══ RAW DATA ══

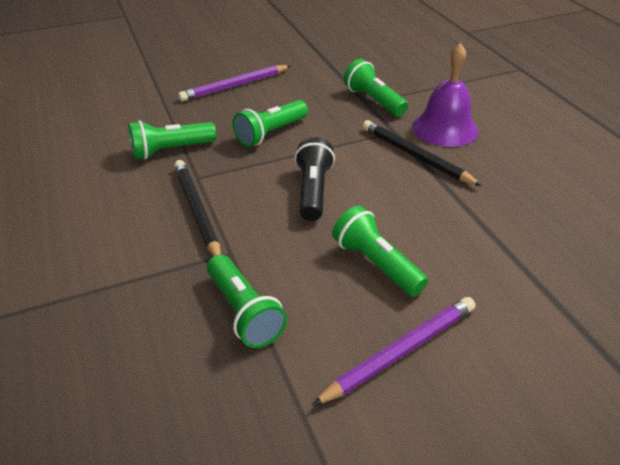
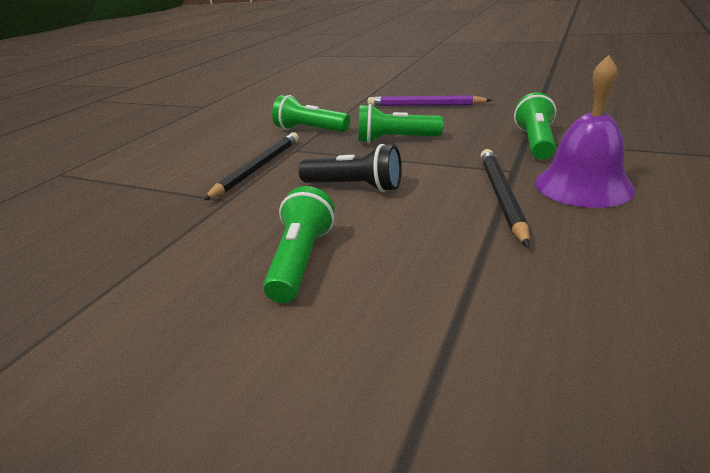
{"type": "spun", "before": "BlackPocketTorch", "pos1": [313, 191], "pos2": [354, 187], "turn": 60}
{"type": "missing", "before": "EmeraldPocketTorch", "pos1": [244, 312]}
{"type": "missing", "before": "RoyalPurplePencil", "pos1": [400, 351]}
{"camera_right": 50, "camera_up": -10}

═══

# [TASK DETAILS]
Output each of the lines above exactly, apart from the images.

# [SOLUTION]
{"type": "spun", "before": "BlackPocketTorch", "pos1": [313, 191], "pos2": [354, 187], "turn": 60}
{"type": "missing", "before": "EmeraldPocketTorch", "pos1": [244, 312]}
{"type": "missing", "before": "RoyalPurplePencil", "pos1": [400, 351]}
{"camera_right": 50, "camera_up": -10}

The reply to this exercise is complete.